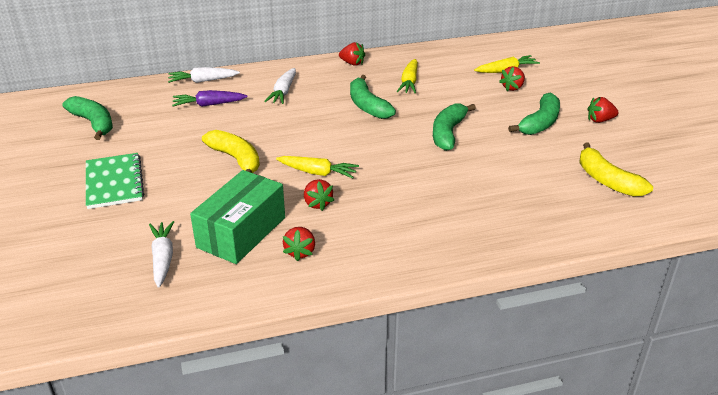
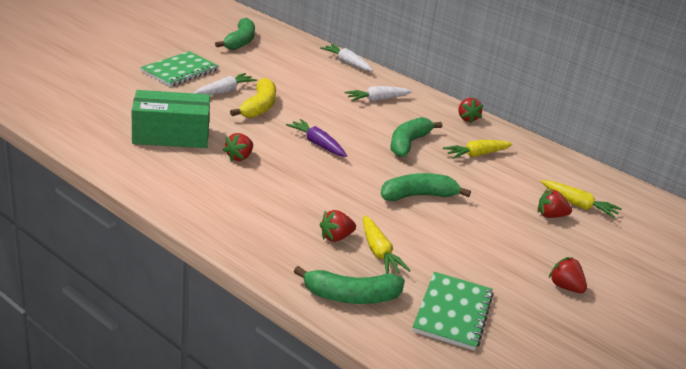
camera: 50 degrees right, 5 degrees down
(163, 258) = (113, 114): white carrot -> white carrot (225, 91)
(209, 104) = (317, 75): purple carrot -> purple carrot (317, 144)
(300, 252) = (170, 166): red strawberry -> red strawberry (336, 237)
(317, 173) = (280, 146): yellow carrot -> yellow carrot (379, 252)
(540, 123) = (506, 247): green banana -> green banana (351, 296)
(607, 180) = (452, 312): yellow banana -> green notebook

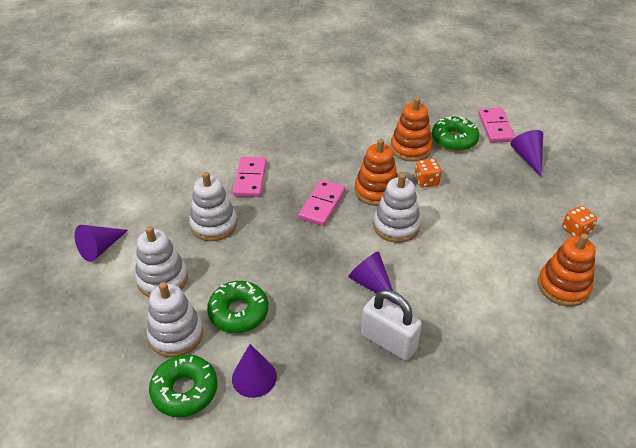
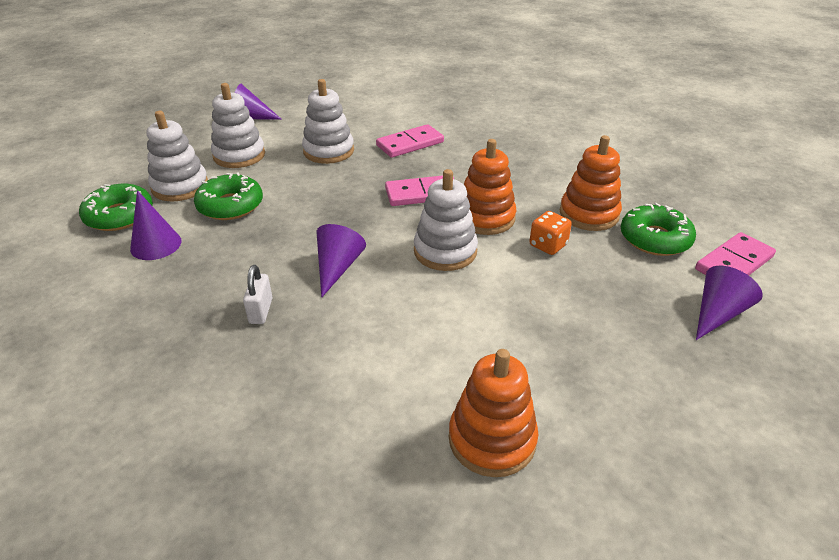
camera: 55 degrees right, 5 degrees down
(388, 341) = (261, 311): white padlock -> white padlock, size x0.56
(576, 230) = (627, 416): orange dice -> none

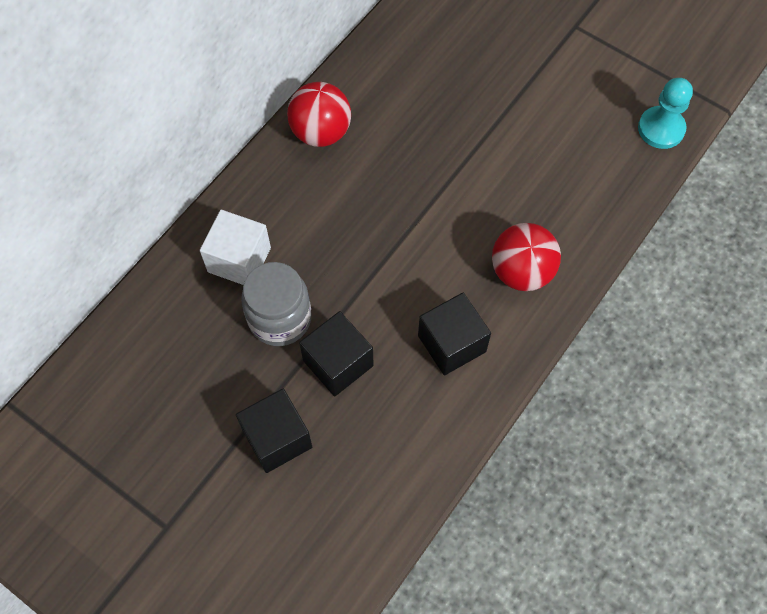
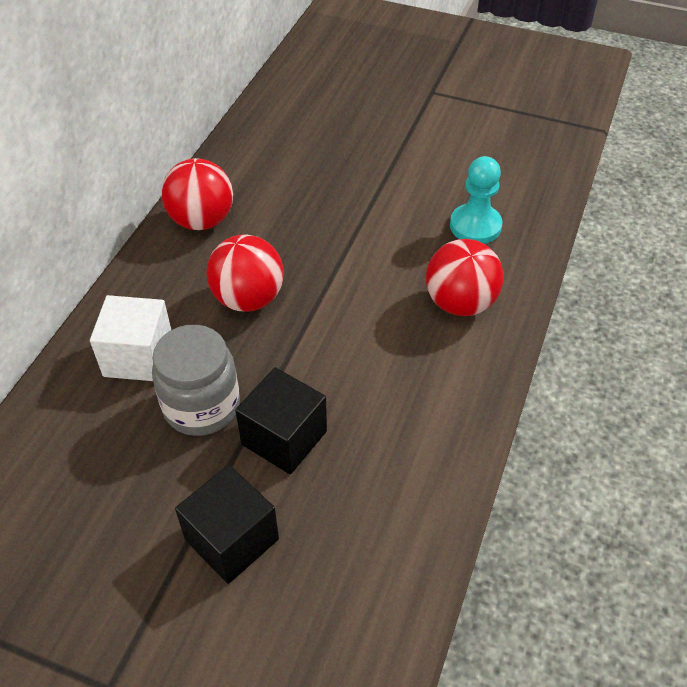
camera: 15 degrees left, 15 degrees down
(341, 224) = (248, 298): none -> red ball
(452, 343) = (409, 388): black cube -> none
(661, 129) = (548, 155): turquoise pawn -> turquoise pawn (475, 226)

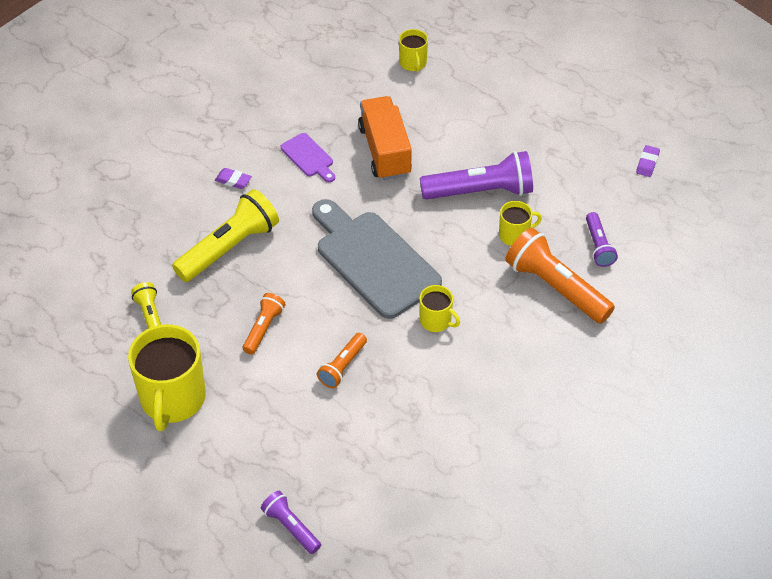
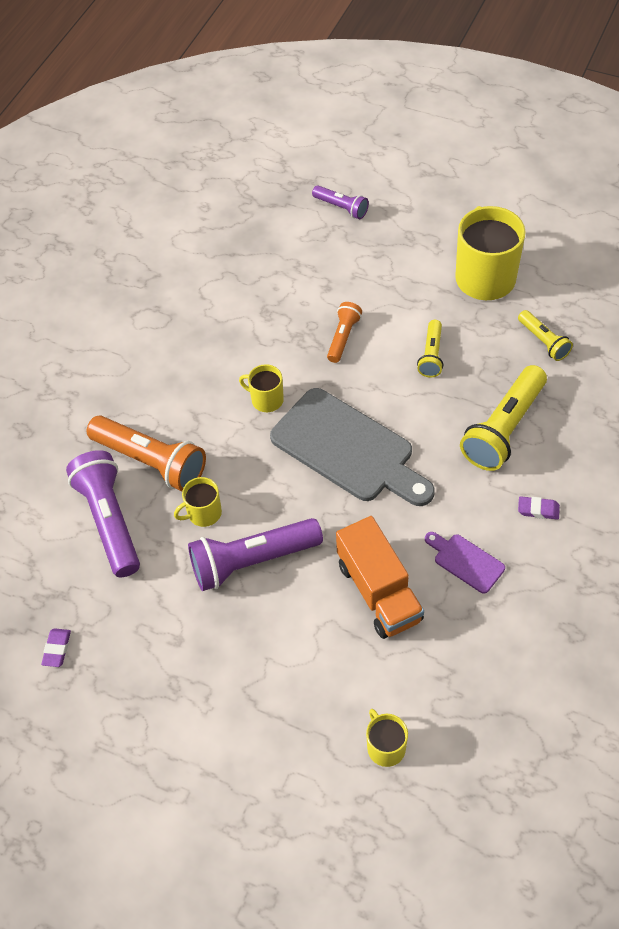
camera: 170 degrees right, 5 degrees up
(263, 328) = (431, 355): orange flashlight -> yellow flashlight
(598, 246) = (109, 520): purple flashlight -> purple flashlight, size x1.85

WORK INSTRUCTIONS:
Every line from the one that holds "(661, 129) = (548, 155): turquoise" to the last line of the records above goes into the answer, exactly as written; nothing else does, and no picture does either.

ANSWER TO THE PROBLEM:
(661, 129) = (548, 155): turquoise pawn -> turquoise pawn (475, 226)

camera: 170 degrees right, 5 degrees up
(263, 328) = (431, 355): orange flashlight -> yellow flashlight
(598, 246) = (109, 520): purple flashlight -> purple flashlight, size x1.85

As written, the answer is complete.